Scene difference descriptions
—————
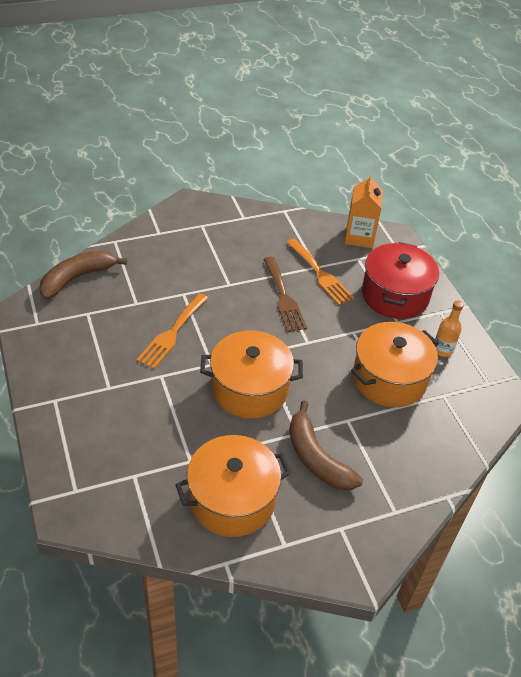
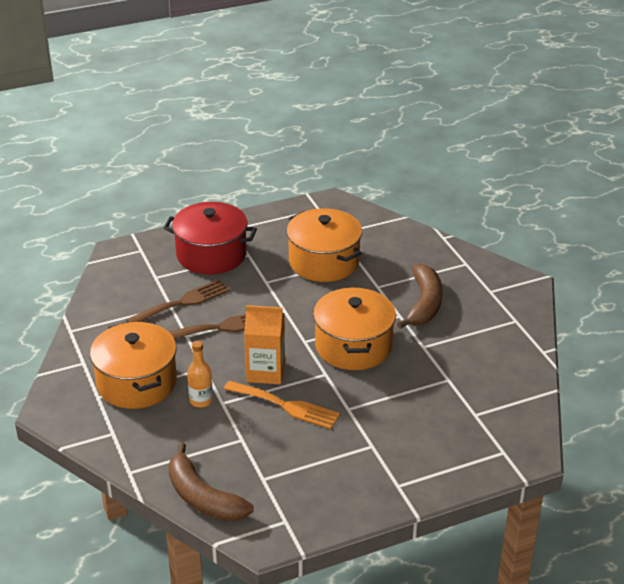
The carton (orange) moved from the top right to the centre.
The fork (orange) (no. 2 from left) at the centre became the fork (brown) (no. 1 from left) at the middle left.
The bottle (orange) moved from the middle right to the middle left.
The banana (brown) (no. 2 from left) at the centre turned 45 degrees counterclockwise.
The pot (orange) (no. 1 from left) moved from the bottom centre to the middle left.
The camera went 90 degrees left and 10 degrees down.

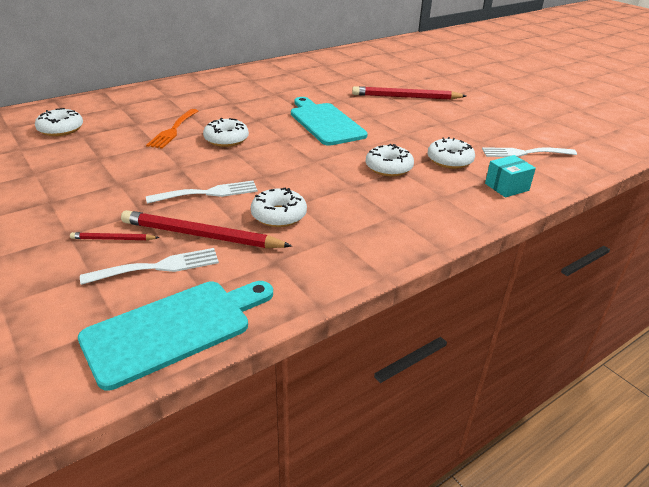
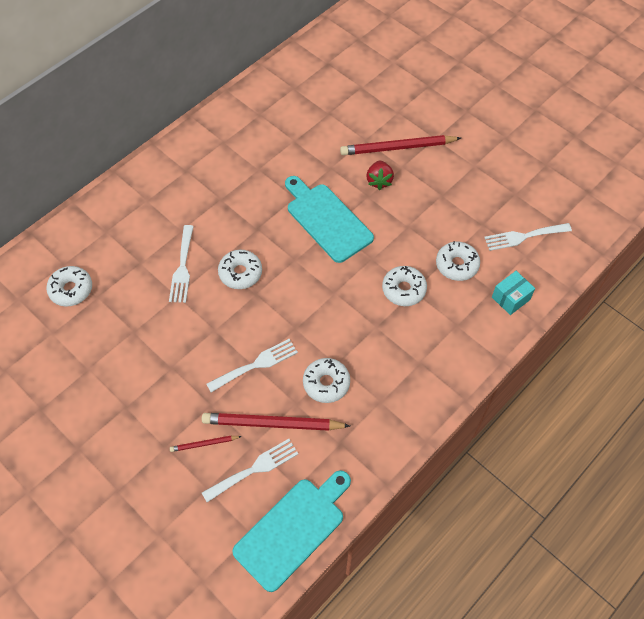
The fork (orange) at the top left became the fork (white) (no. 1 from left) at the middle left.
The strawberry (red) at the top centre appeared.
The camera went 10 degrees left and 25 degrees up.

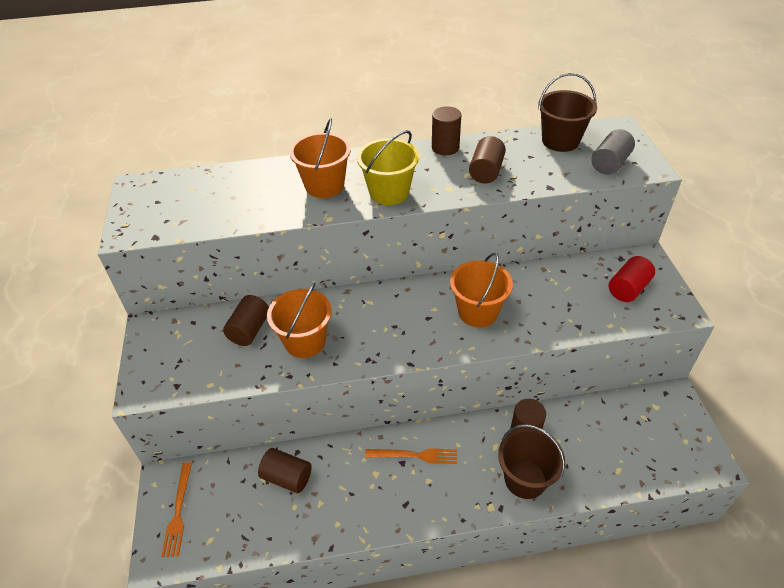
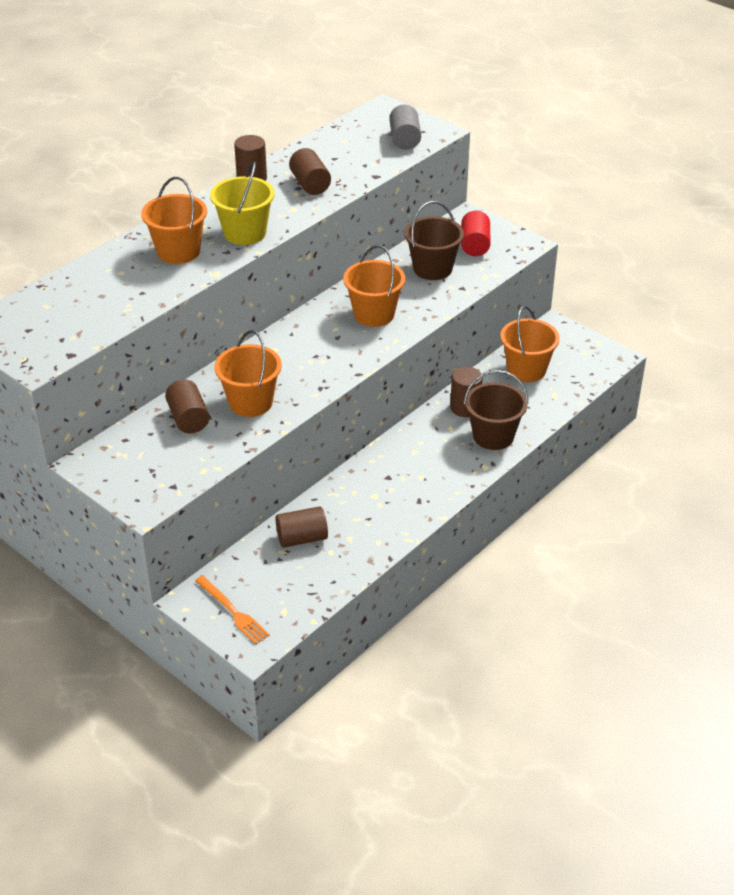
The bucket (brown) (no. 2 from left in the first image) moved from the top right to the top centre.
The fork (orange) (no. 2 from left) at the bottom centre disappeared.
The bucket (orange) (no. 4 from left) at the middle right appeared.
The camera went 40 degrees left and 5 degrees down.

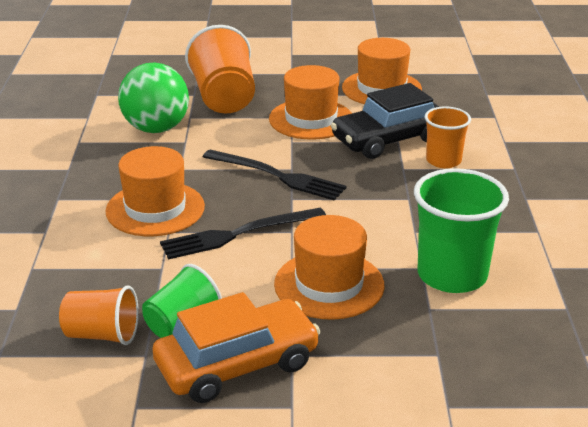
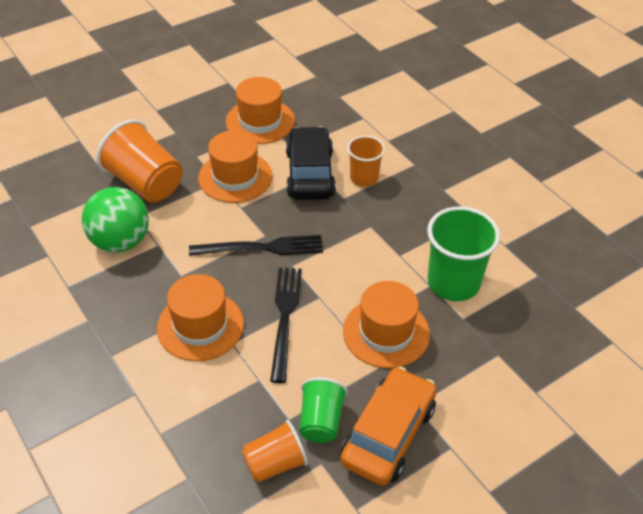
The car (black) at the top centre turned 150 degrees clockwise.
The fork (black) (no. 1 from left in the first image) at the centre turned 150 degrees clockwise.
The camera went 35 degrees left and 15 degrees up.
—————
**WHAT IS NEEDED**
For each line in the records that contains the word "went", make a copy.

**SOLUTION**
The camera went 90 degrees left and 10 degrees down.
The camera went 10 degrees left and 25 degrees up.
The camera went 40 degrees left and 5 degrees down.
The camera went 35 degrees left and 15 degrees up.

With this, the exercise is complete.